RECORDS FOR THE EXERCISE —
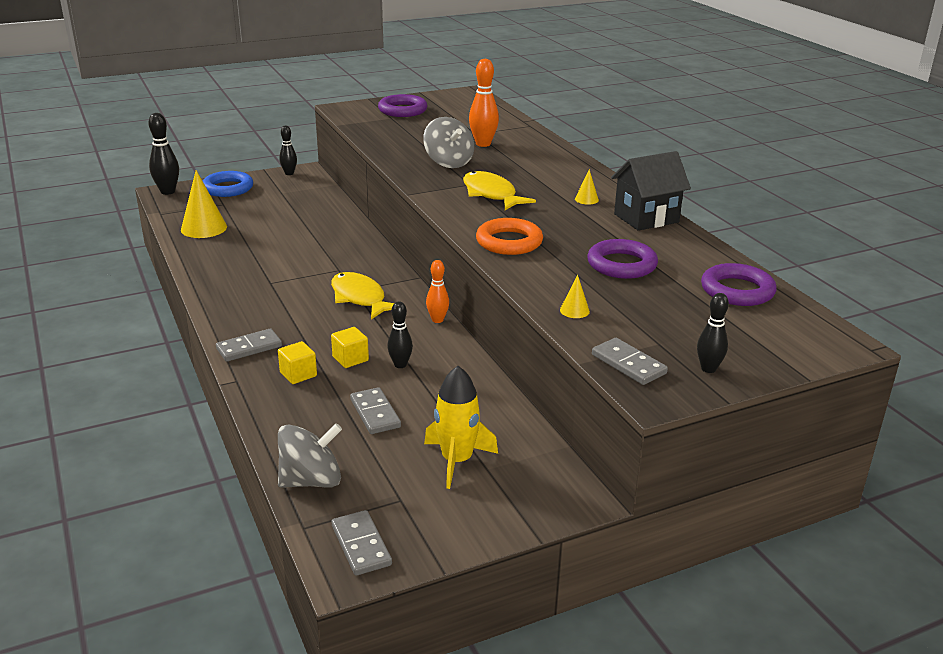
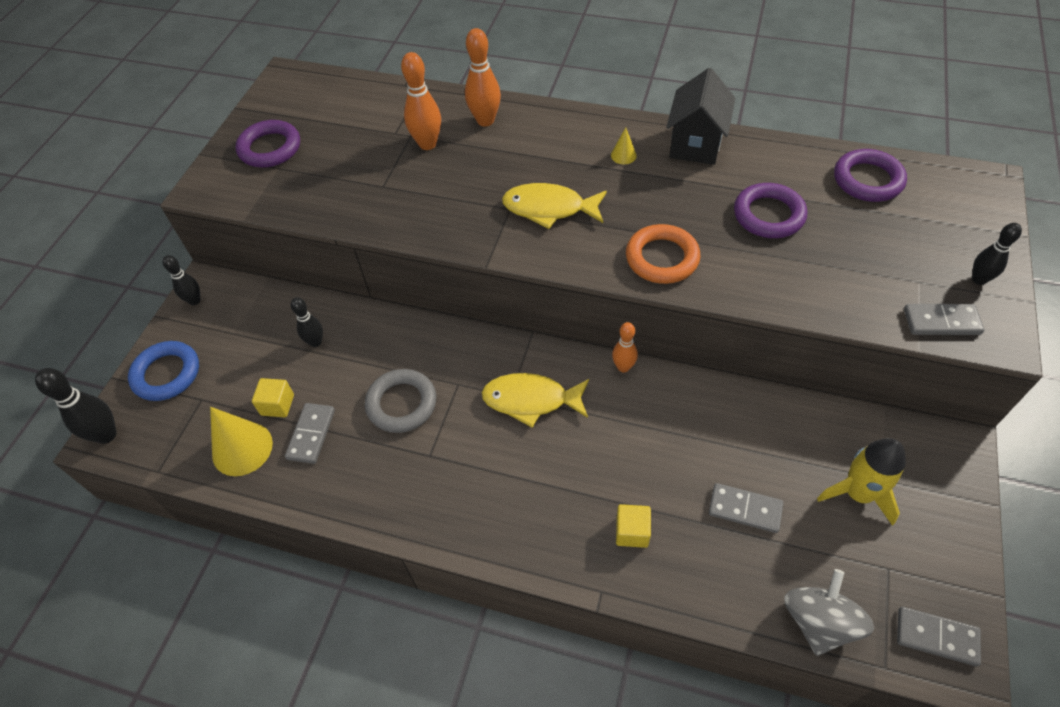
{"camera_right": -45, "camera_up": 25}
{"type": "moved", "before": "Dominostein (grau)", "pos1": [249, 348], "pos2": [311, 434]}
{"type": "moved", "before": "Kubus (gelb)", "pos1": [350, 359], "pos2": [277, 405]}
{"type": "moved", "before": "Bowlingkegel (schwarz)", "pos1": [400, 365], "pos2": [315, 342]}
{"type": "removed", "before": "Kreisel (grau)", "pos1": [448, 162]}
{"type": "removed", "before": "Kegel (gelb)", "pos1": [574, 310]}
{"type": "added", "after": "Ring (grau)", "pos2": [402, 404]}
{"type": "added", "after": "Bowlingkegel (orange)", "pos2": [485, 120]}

TASK PROMPT — Omit the pictures, then copy out all the data exactly as it stands.

EXERCISE RESPONSE —
{"camera_right": -45, "camera_up": 25}
{"type": "moved", "before": "Dominostein (grau)", "pos1": [249, 348], "pos2": [311, 434]}
{"type": "moved", "before": "Kubus (gelb)", "pos1": [350, 359], "pos2": [277, 405]}
{"type": "moved", "before": "Bowlingkegel (schwarz)", "pos1": [400, 365], "pos2": [315, 342]}
{"type": "removed", "before": "Kreisel (grau)", "pos1": [448, 162]}
{"type": "removed", "before": "Kegel (gelb)", "pos1": [574, 310]}
{"type": "added", "after": "Ring (grau)", "pos2": [402, 404]}
{"type": "added", "after": "Bowlingkegel (orange)", "pos2": [485, 120]}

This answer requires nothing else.